● **Exercise directions**: Consider the entries below. Count the lines holding the string "plus" and state the number only.
####
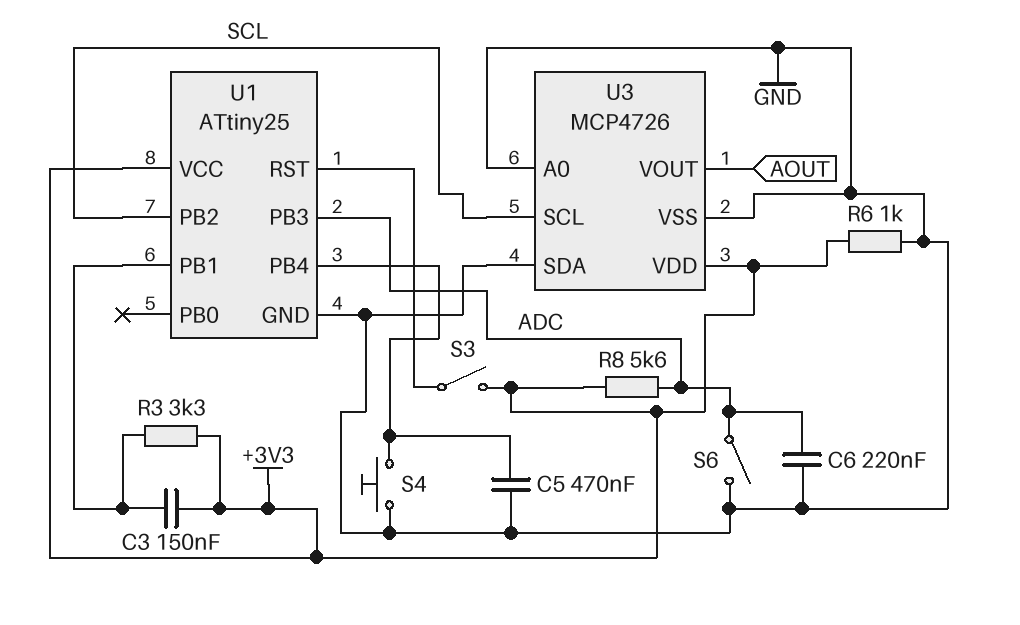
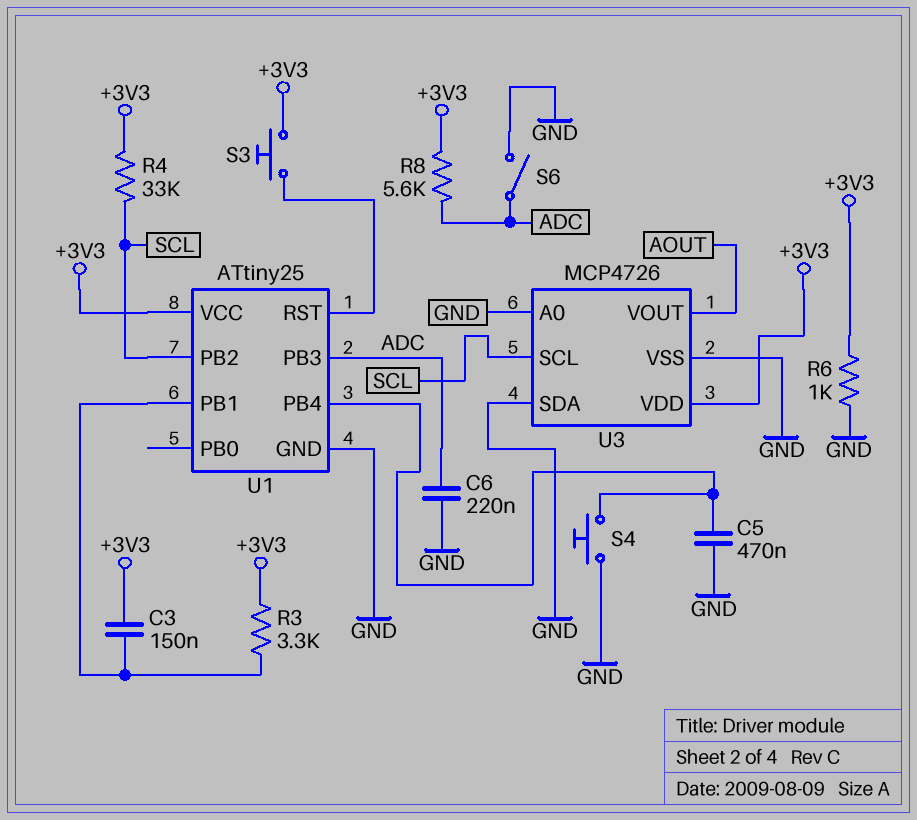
R4: none -> 33k (+3V3, SCL)
S3: switch (+3V3, U1/RST) -> button (+3V3, U1/RST)

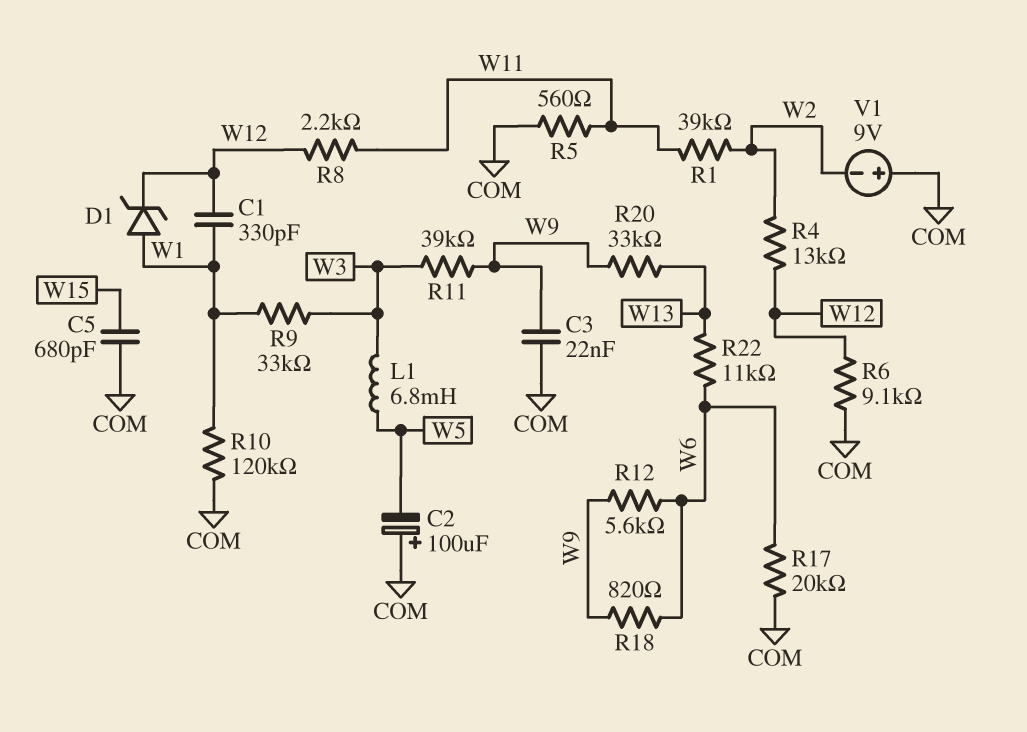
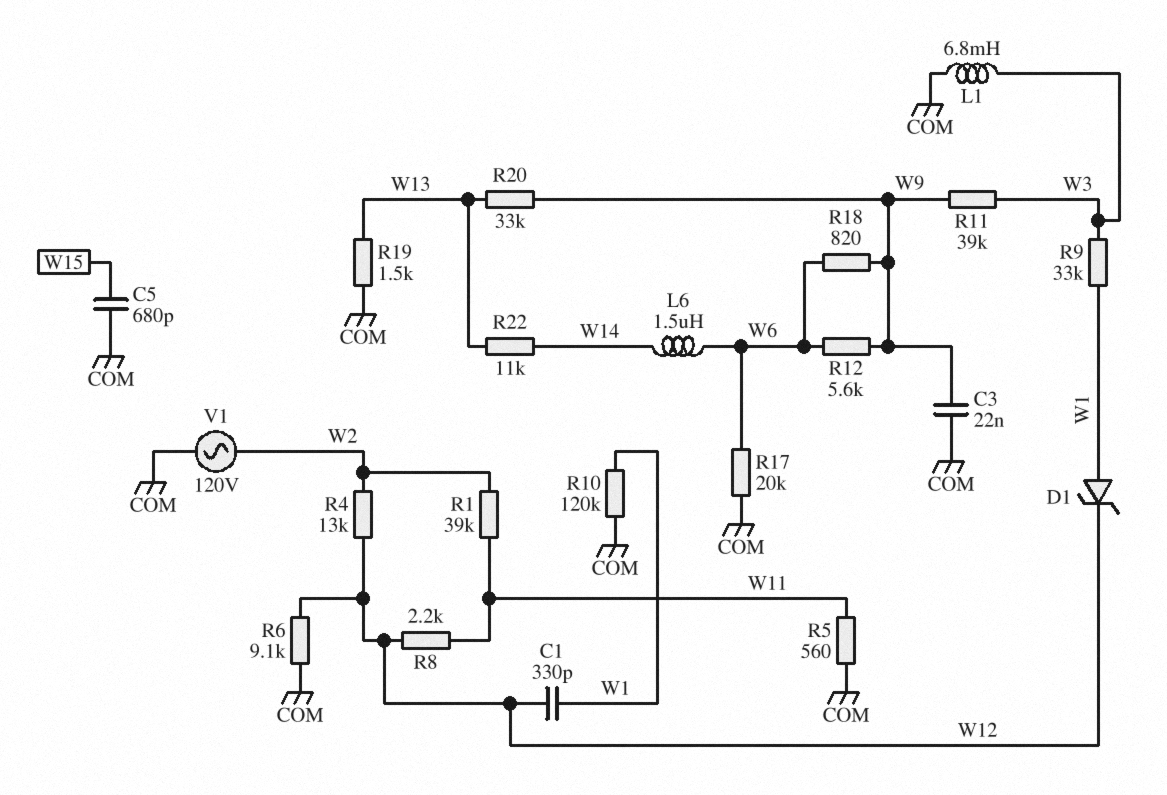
C2: 100uF (plus COM, minus W5) -> none
L1: 6.8mH (W3, W5) -> 6.8mH (COM, W3)
L6: none -> 1.5uH (W6, W14)
R19: none -> 1.5k (COM, W13)
R22: 11k (W6, W13) -> 11k (W13, W14)
V1: 9V (plus COM, minus W2) -> AC 120V (COM, W2)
####
● **Output below**: 2